The expected answer is the set of lines in the data below between the line holding "white cake: 3 -> 5" and the line holding "white ruler: 2 -> 3", inclusive, written out exactly.

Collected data
★ ★ ★

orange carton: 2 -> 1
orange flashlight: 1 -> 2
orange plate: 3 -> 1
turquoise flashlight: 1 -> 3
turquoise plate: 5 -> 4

★ ★ ★

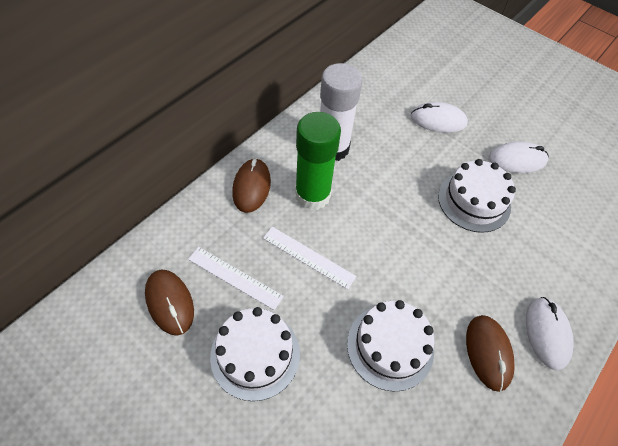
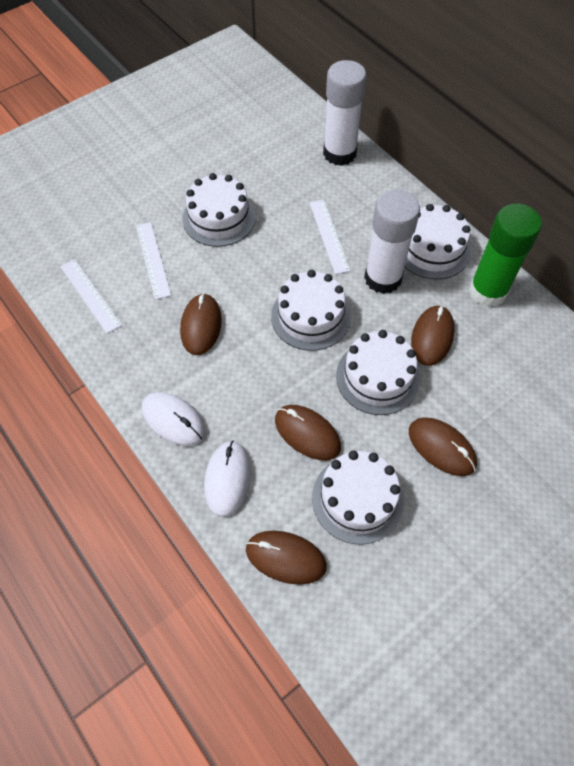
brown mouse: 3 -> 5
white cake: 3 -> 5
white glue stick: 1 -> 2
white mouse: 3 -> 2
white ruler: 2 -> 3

★ ★ ★

YOUR SOLUTION:
white cake: 3 -> 5
white glue stick: 1 -> 2
white mouse: 3 -> 2
white ruler: 2 -> 3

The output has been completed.